- **Extracted information**:

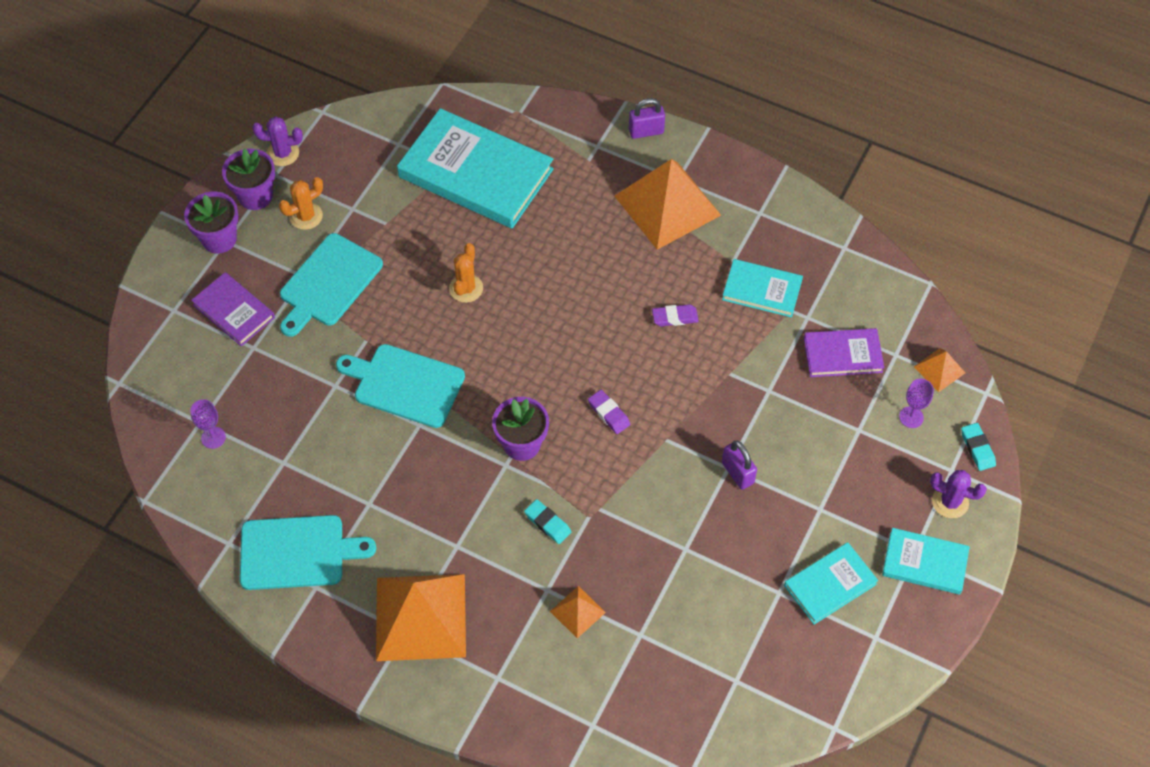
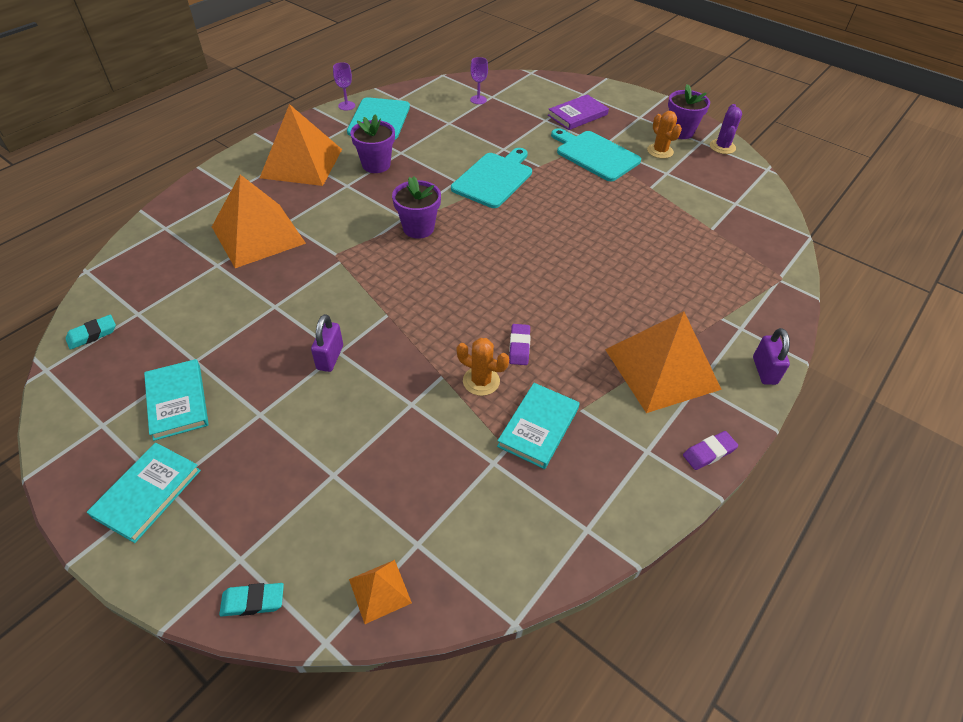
camera: 100 degrees right, 10 degrees down
(219, 239) = (641, 114): purple flower pot -> purple flower pot (376, 165)
(466, 288) = (578, 220): orange cactus -> orange cactus (481, 381)
(476, 173) = (704, 242): turquoise book -> none
(547, 523) = (341, 231): turquoise eraser -> turquoise eraser (92, 334)
(577, 611) = (258, 234): orange pyramid -> orange pyramid, size x2.23
(608, 414) = (428, 282): purple eraser -> purple eraser (709, 452)
(737, 473) = (330, 357): purple padlock -> purple padlock turned 60 degrees counterclockwise
(843, 355) = (433, 485): purple book -> none
(911, 417) = (327, 535): purple goblet -> purple goblet (346, 106)
(950, 502) = (201, 544): purple cactus -> none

- **Instructions to follow**:
Your answer should consist of the lines from the line with "(219, 239) = (641, 114): purple" through the last line of the data, set down exactly, both included.

- **Reply to the exercise**:
(219, 239) = (641, 114): purple flower pot -> purple flower pot (376, 165)
(466, 288) = (578, 220): orange cactus -> orange cactus (481, 381)
(476, 173) = (704, 242): turquoise book -> none
(547, 523) = (341, 231): turquoise eraser -> turquoise eraser (92, 334)
(577, 611) = (258, 234): orange pyramid -> orange pyramid, size x2.23
(608, 414) = (428, 282): purple eraser -> purple eraser (709, 452)
(737, 473) = (330, 357): purple padlock -> purple padlock turned 60 degrees counterclockwise
(843, 355) = (433, 485): purple book -> none
(911, 417) = (327, 535): purple goblet -> purple goblet (346, 106)
(950, 502) = (201, 544): purple cactus -> none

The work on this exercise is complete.